**Directions for this task**. Required from the data below: the exact lines starting at the line containing "(284, 223) = (234, 241): turquoise" and ending at the line containing "camera: 70 degrees left, 25 degrees down", with both ends kept and all pictures dropped.
Segment Start: Information provided
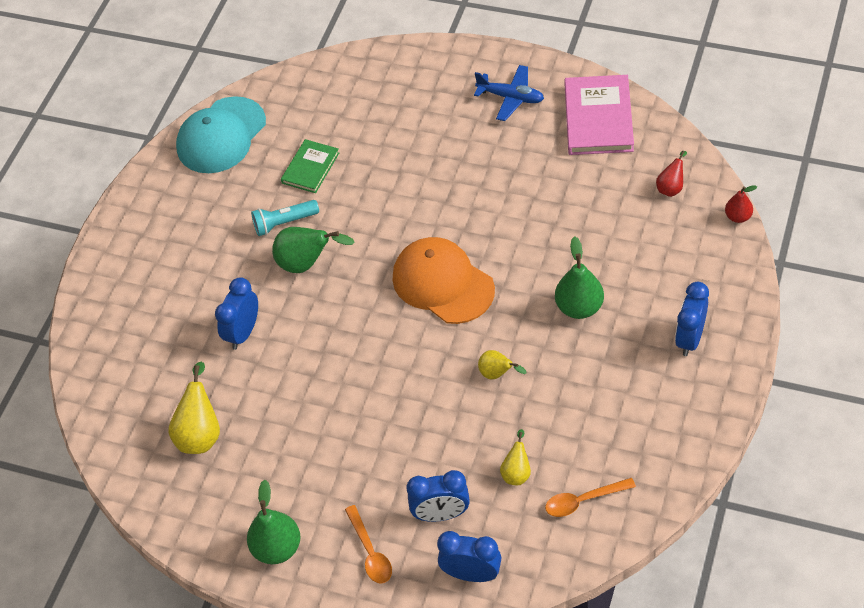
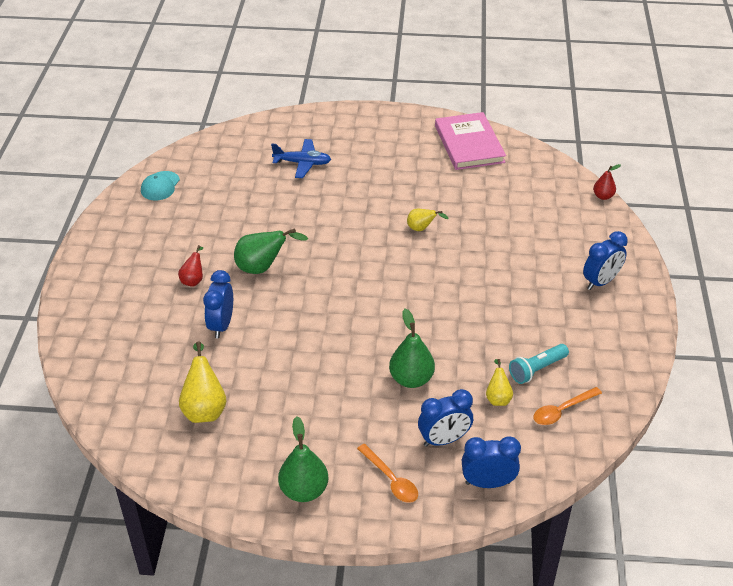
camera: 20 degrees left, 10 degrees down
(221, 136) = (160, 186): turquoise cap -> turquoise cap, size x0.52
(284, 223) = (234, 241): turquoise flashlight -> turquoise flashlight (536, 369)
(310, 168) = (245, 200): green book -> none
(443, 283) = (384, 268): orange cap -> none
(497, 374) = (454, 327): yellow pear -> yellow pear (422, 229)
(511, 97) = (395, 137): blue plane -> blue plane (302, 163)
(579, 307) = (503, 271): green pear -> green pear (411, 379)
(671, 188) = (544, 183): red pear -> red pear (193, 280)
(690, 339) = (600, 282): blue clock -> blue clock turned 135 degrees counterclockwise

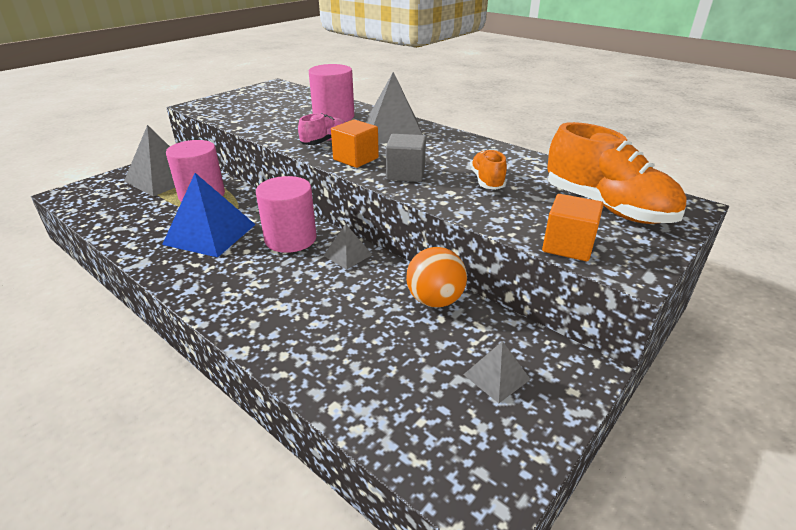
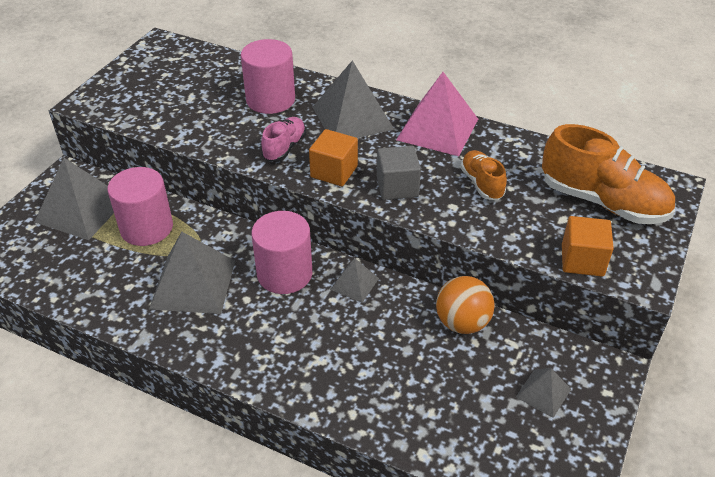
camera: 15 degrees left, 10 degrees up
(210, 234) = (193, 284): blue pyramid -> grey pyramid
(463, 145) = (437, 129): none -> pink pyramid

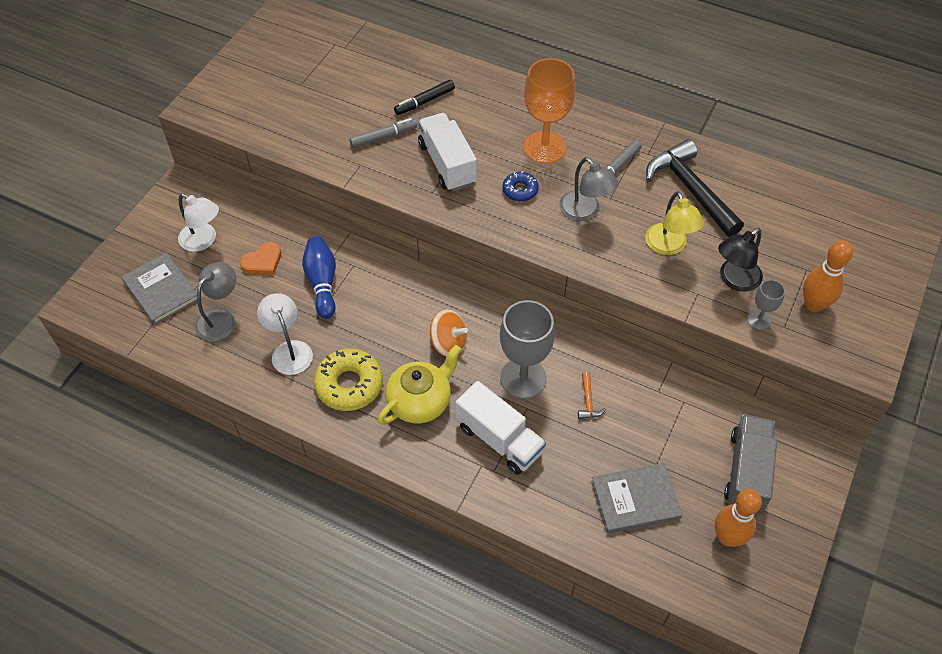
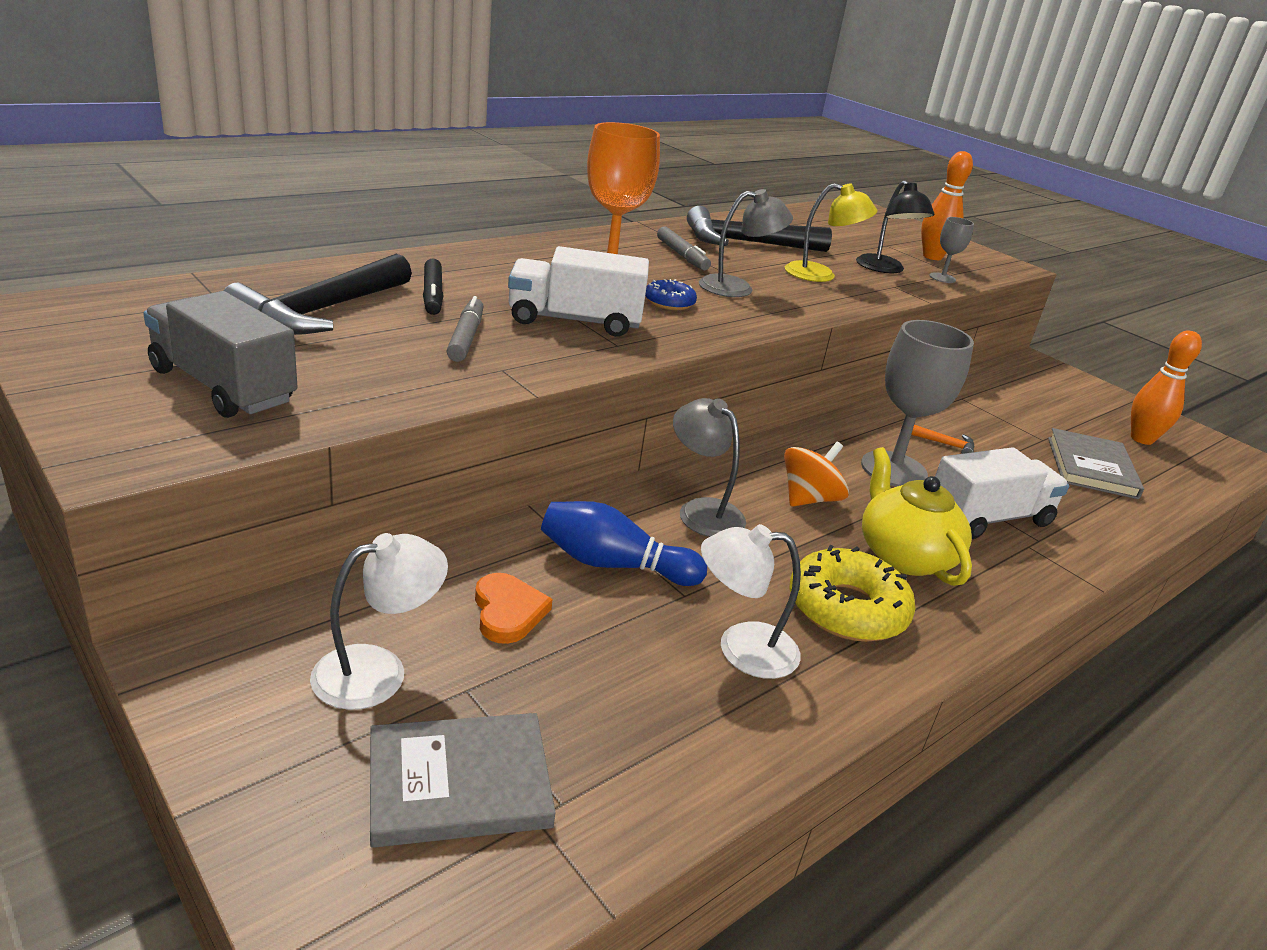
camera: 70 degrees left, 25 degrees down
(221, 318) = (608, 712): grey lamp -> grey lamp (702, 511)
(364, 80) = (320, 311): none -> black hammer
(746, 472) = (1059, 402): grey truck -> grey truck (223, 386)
Segment End: Information provided
**Exercise output**.
(284, 223) = (234, 241): turquoise flashlight -> turquoise flashlight (536, 369)
(310, 168) = (245, 200): green book -> none
(443, 283) = (384, 268): orange cap -> none
(497, 374) = (454, 327): yellow pear -> yellow pear (422, 229)
(511, 97) = (395, 137): blue plane -> blue plane (302, 163)
(579, 307) = (503, 271): green pear -> green pear (411, 379)
(671, 188) = (544, 183): red pear -> red pear (193, 280)
(690, 339) = (600, 282): blue clock -> blue clock turned 135 degrees counterclockwise

camera: 15 degrees left, 10 degrees up
(210, 234) = (193, 284): blue pyramid -> grey pyramid
(463, 145) = (437, 129): none -> pink pyramid

camera: 70 degrees left, 25 degrees down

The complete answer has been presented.